▶ Your assignment: Where the line containing "J6 pin 4: CS -> MISO" appears, begin retyping; continue exactly through the final line of the data. Omit every picture.

▶ Dataset:
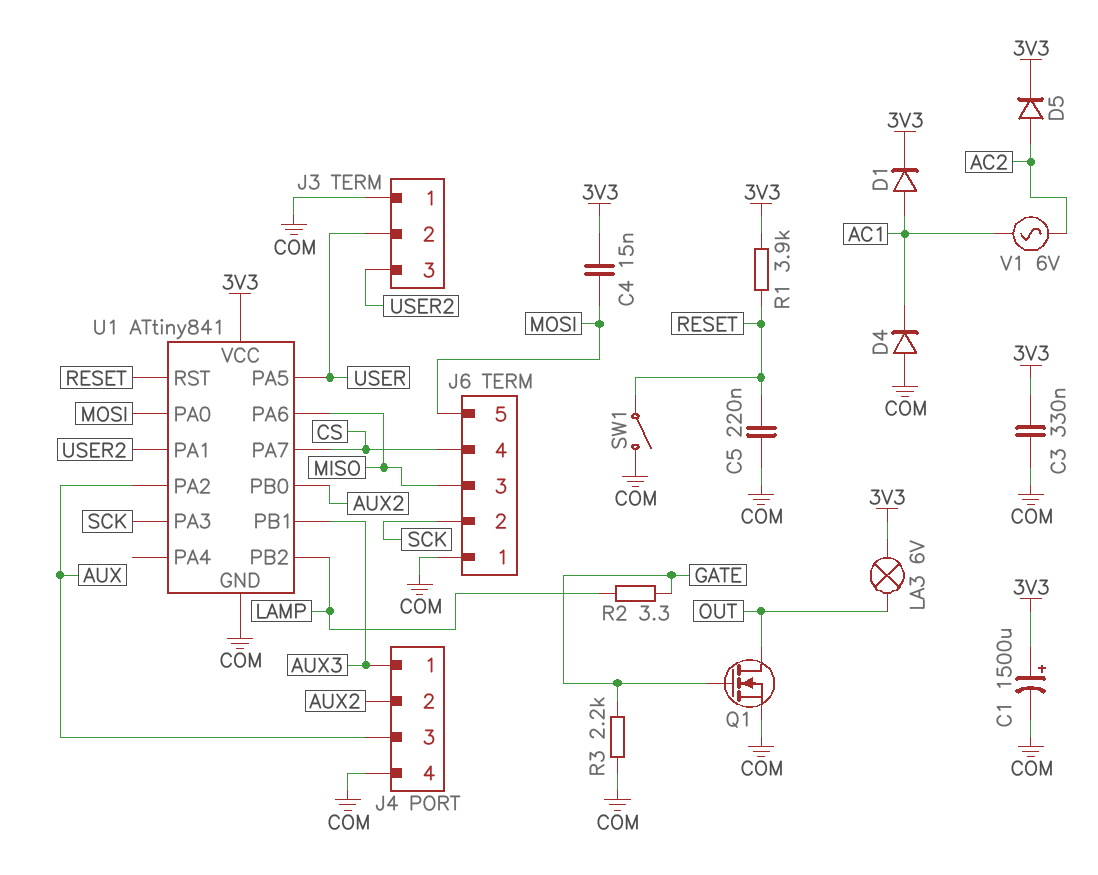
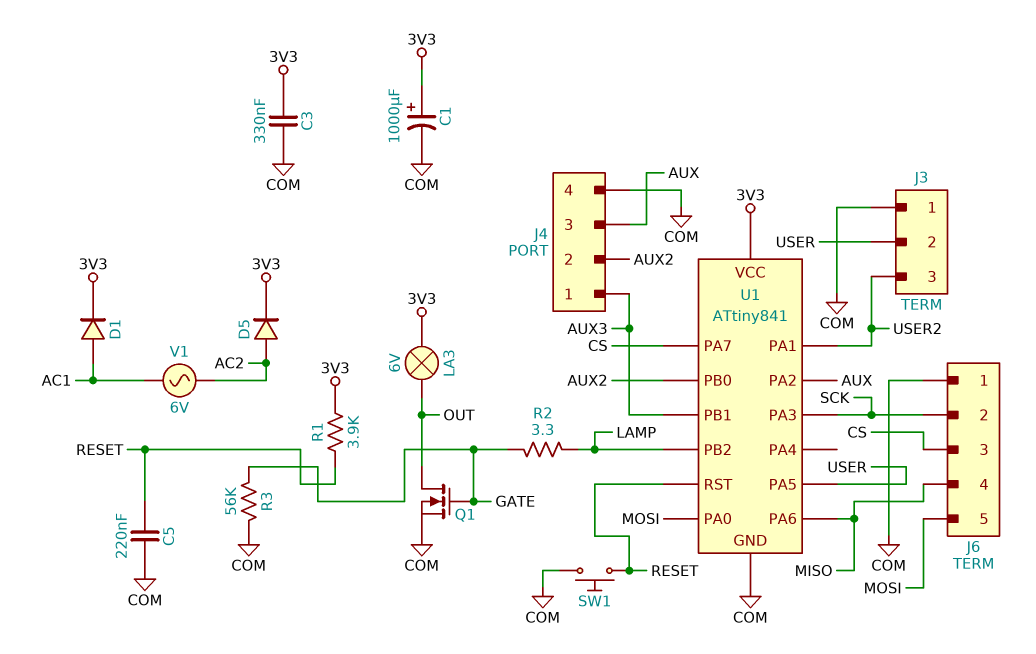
C1: 1500uF (plus 3V3, minus COM) -> 1000uF (plus 3V3, minus COM)
C4: 15nF (3V3, MOSI) -> none
D4: diode (A COM, K AC1) -> none
J6 pin 3: MISO -> CS
J6 pin 4: CS -> MISO
R3: 2.2k (COM, GATE) -> 56k (COM, GATE)
SW1: switch (COM, RESET) -> button (COM, RESET)

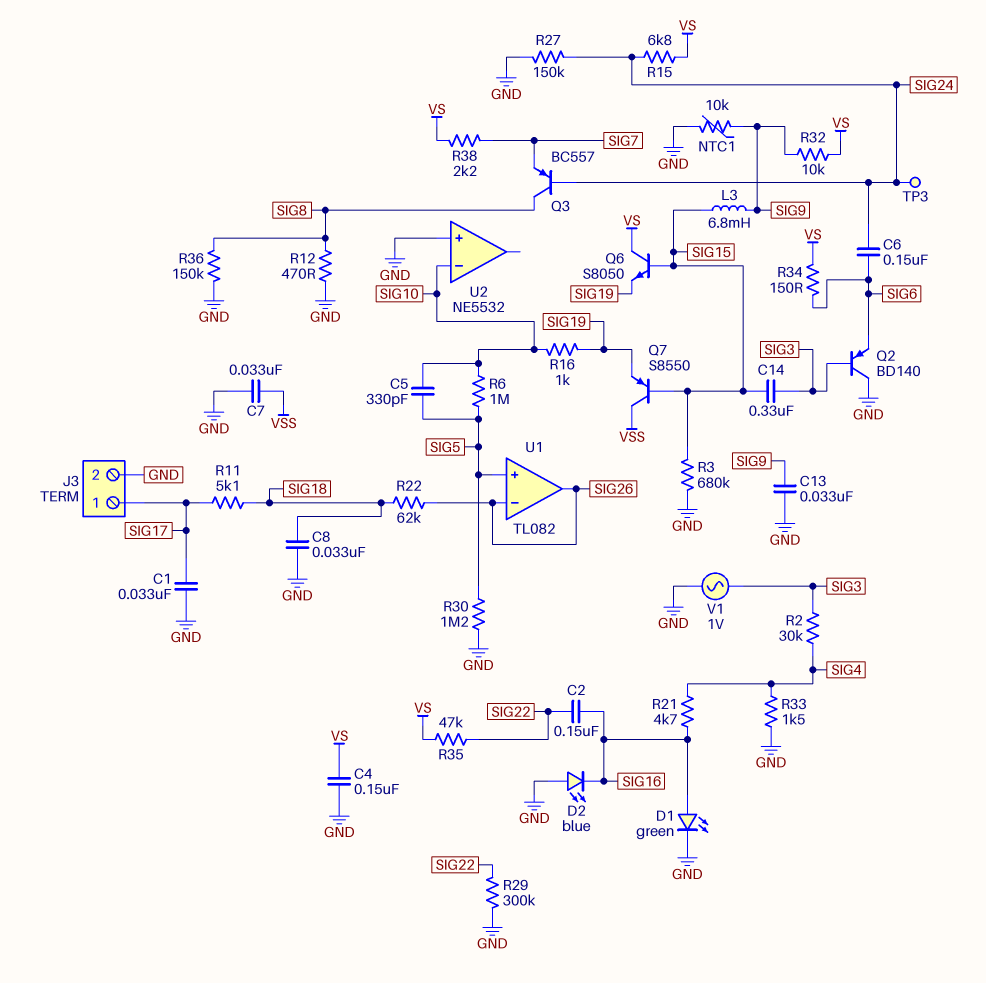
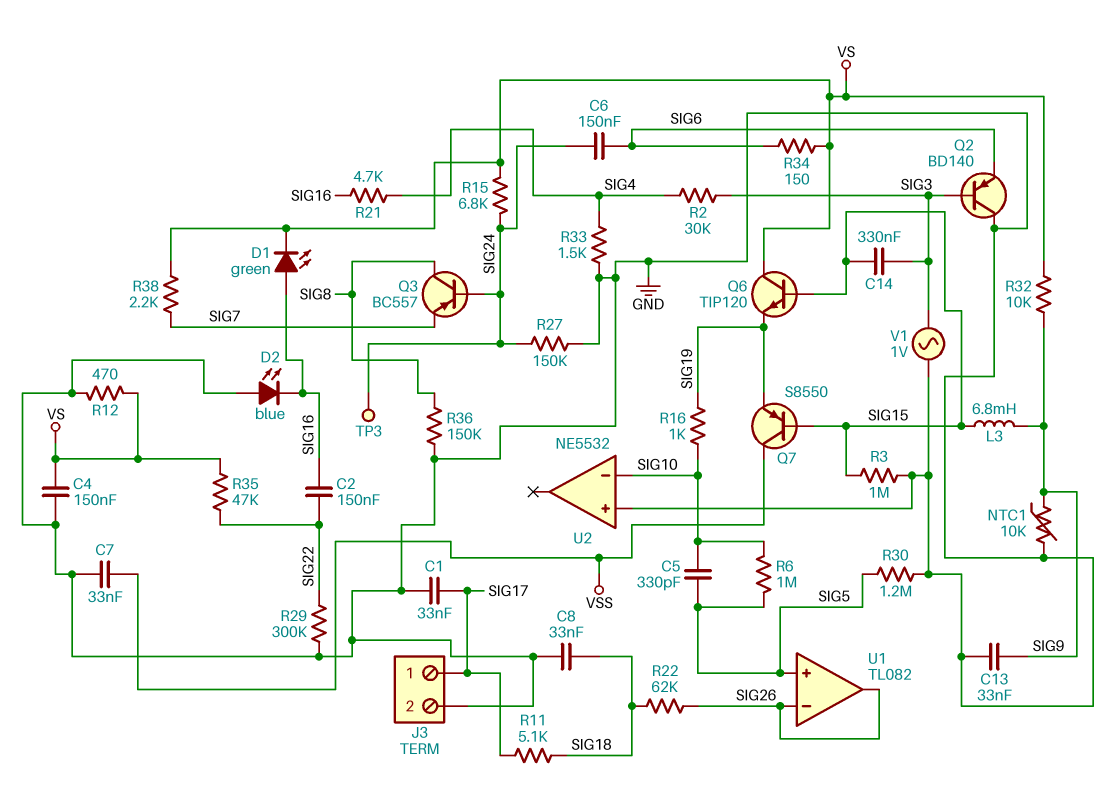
D1: LED green (A SIG16, K GND) -> LED green (A SIG16, K VS)
Q6: NPN S8050 (B SIG15, C VS, E SIG19) -> NPN TIP120 (B SIG15, C VS, E SIG19)
R3: 680k (GND, SIG15) -> 1M (GND, SIG15)
R12: 470 (GND, SIG8) -> 470 (GND, VS)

▶ Solution:
J6 pin 4: CS -> MISO
R3: 2.2k (COM, GATE) -> 56k (COM, GATE)
SW1: switch (COM, RESET) -> button (COM, RESET)

D1: LED green (A SIG16, K GND) -> LED green (A SIG16, K VS)
Q6: NPN S8050 (B SIG15, C VS, E SIG19) -> NPN TIP120 (B SIG15, C VS, E SIG19)
R3: 680k (GND, SIG15) -> 1M (GND, SIG15)
R12: 470 (GND, SIG8) -> 470 (GND, VS)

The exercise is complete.